----- LISTED RECORDS

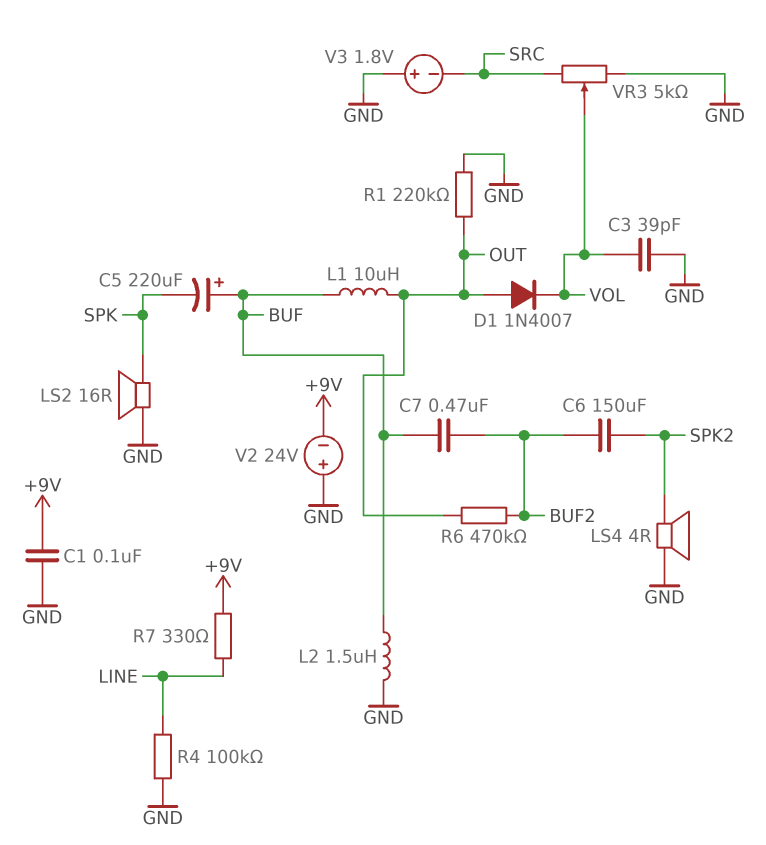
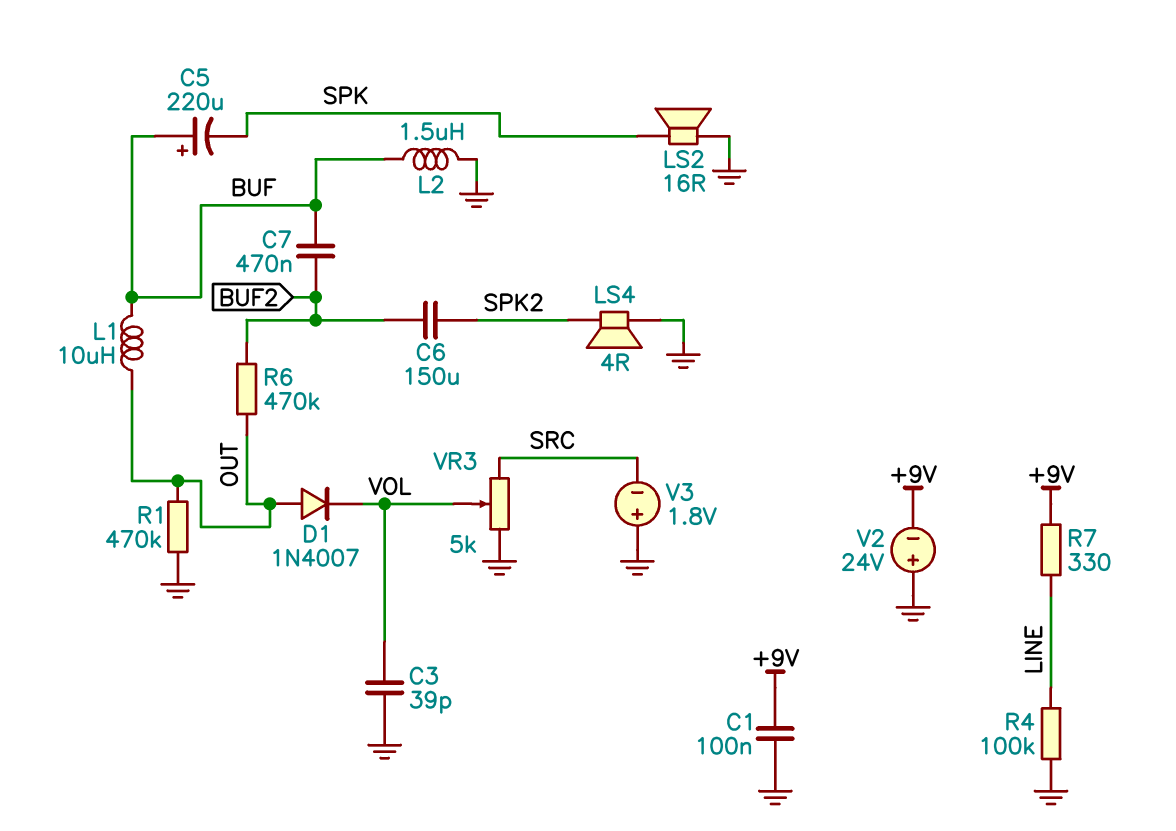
R1: 220k (GND, OUT) -> 470k (GND, OUT)

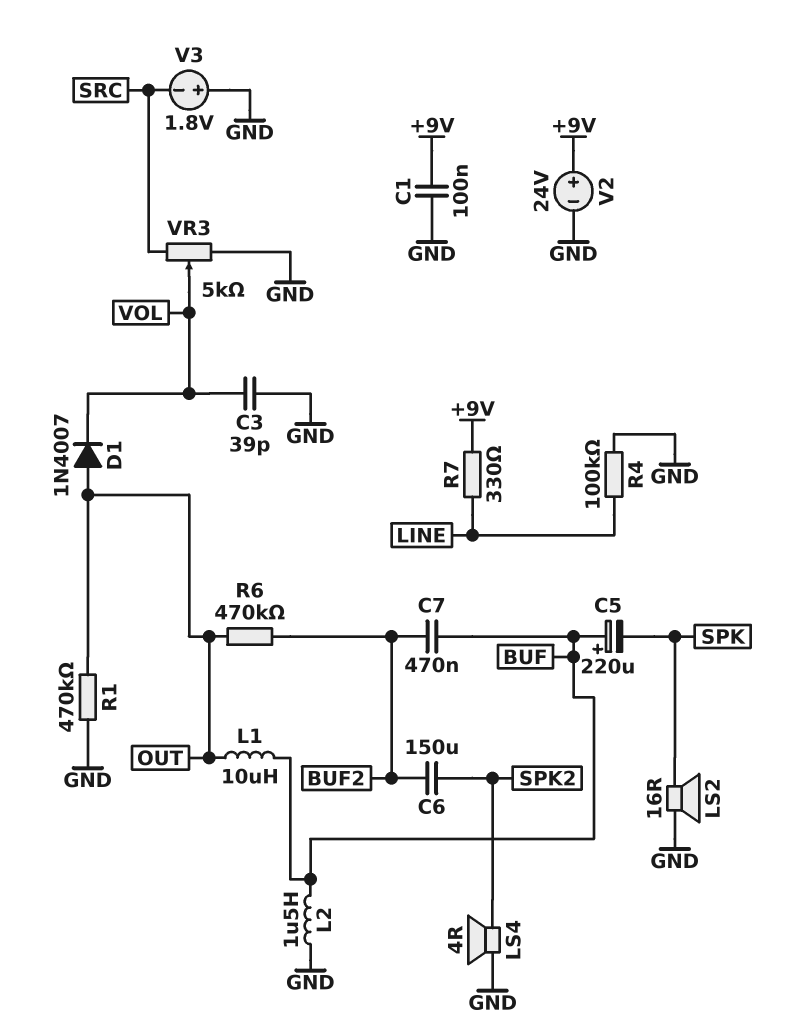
V2: 24V (plus GND, minus +9V) -> 24V (plus +9V, minus GND)

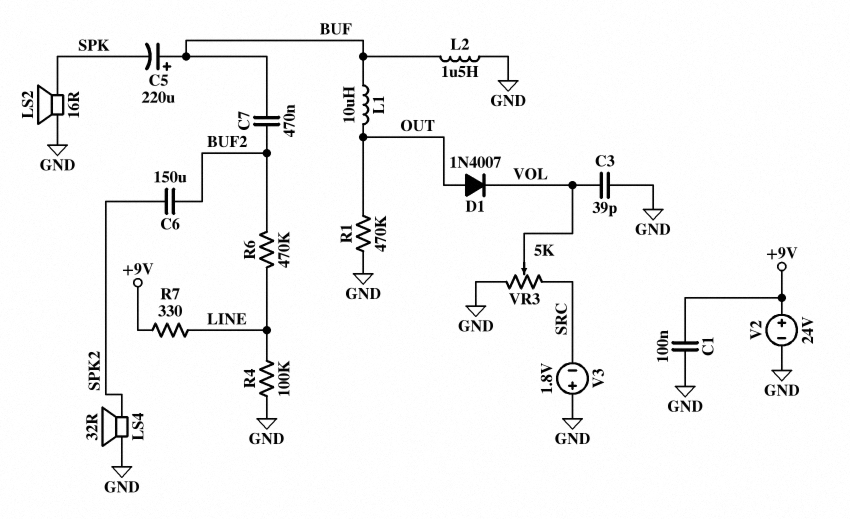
LS4: speaker 4R (GND, SPK2) -> speaker 32R (GND, SPK2)
R6: 470k (BUF2, OUT) -> 470k (BUF2, LINE)

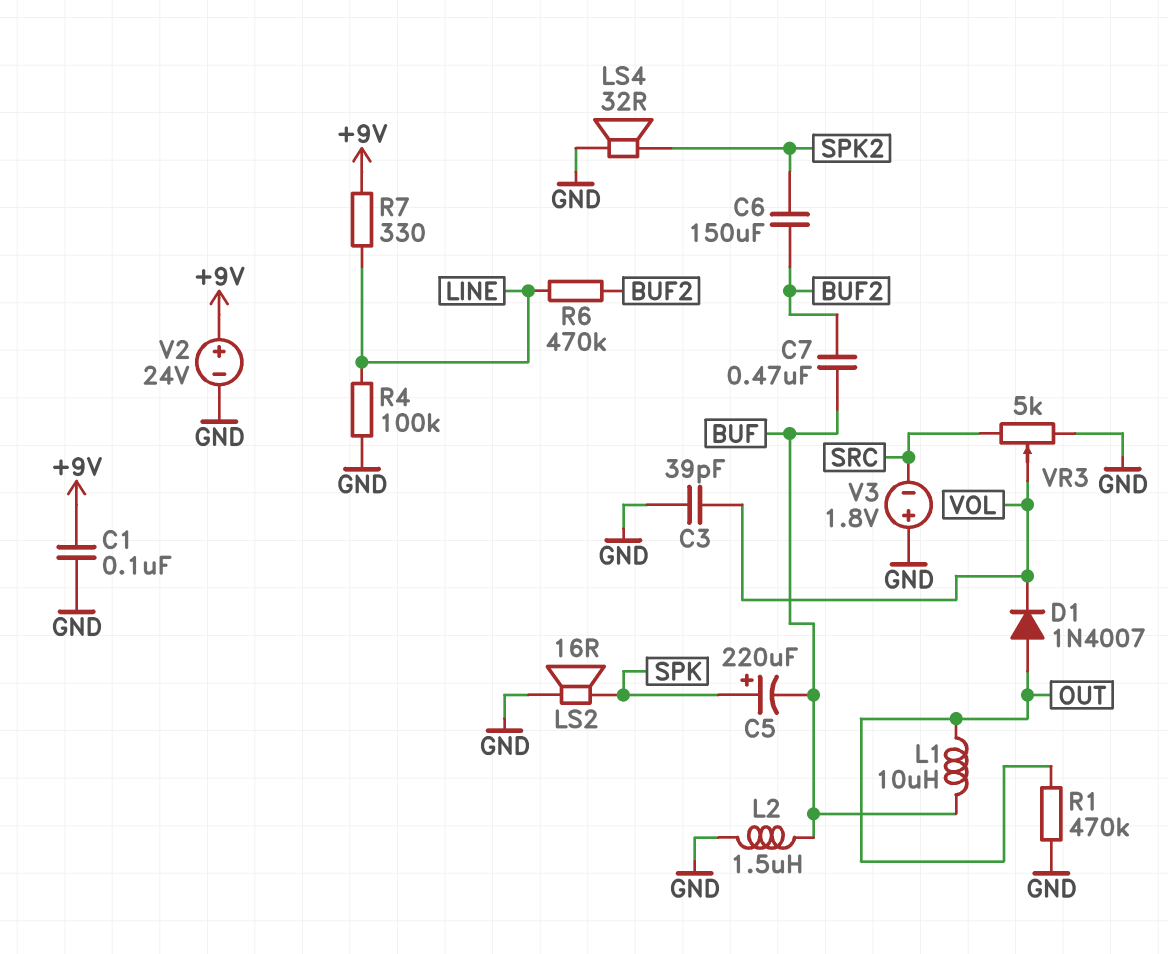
C5: 220uF (plus BUF, minus SPK) -> 220uF (plus SPK, minus BUF)

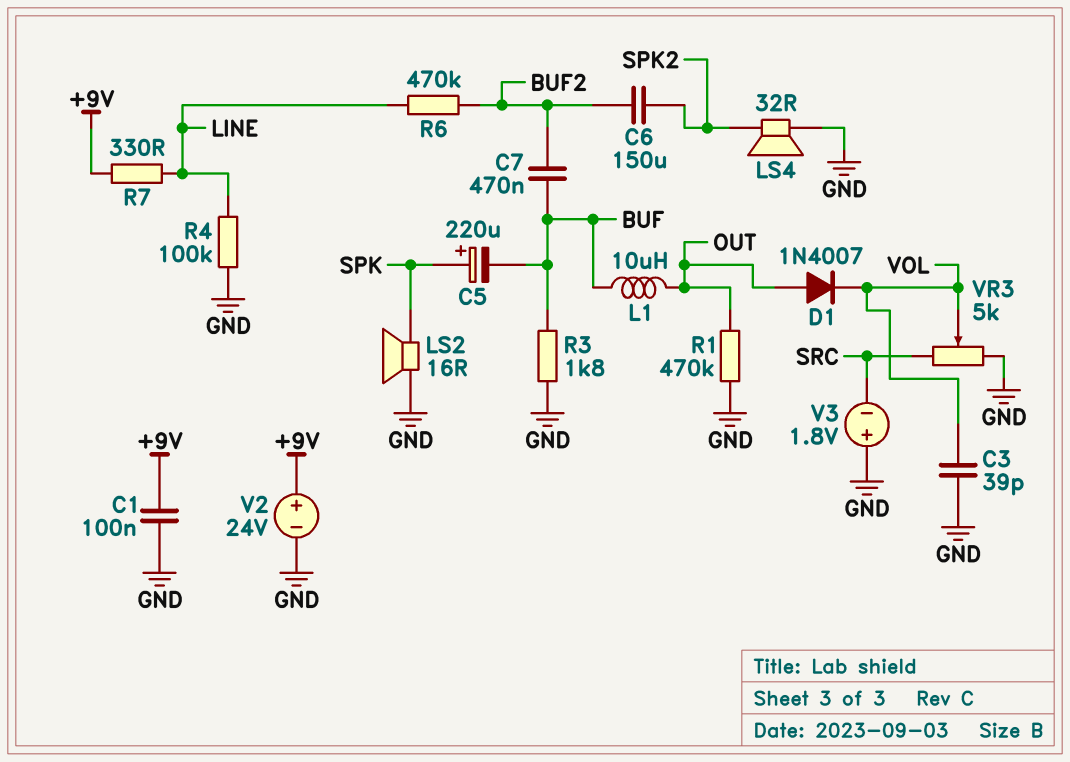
L2: 1.5uH (BUF, GND) -> none
R3: none -> 1.8k (BUF, GND)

----------

**TASK TO CARRY OUT:**
Could you write out, word for word, the lines from the one containing "V2: 24V (plus" through the last line of the records, leaving out the pictures?

**REPLY TO THE TASK:**
V2: 24V (plus GND, minus +9V) -> 24V (plus +9V, minus GND)

LS4: speaker 4R (GND, SPK2) -> speaker 32R (GND, SPK2)
R6: 470k (BUF2, OUT) -> 470k (BUF2, LINE)

C5: 220uF (plus BUF, minus SPK) -> 220uF (plus SPK, minus BUF)

L2: 1.5uH (BUF, GND) -> none
R3: none -> 1.8k (BUF, GND)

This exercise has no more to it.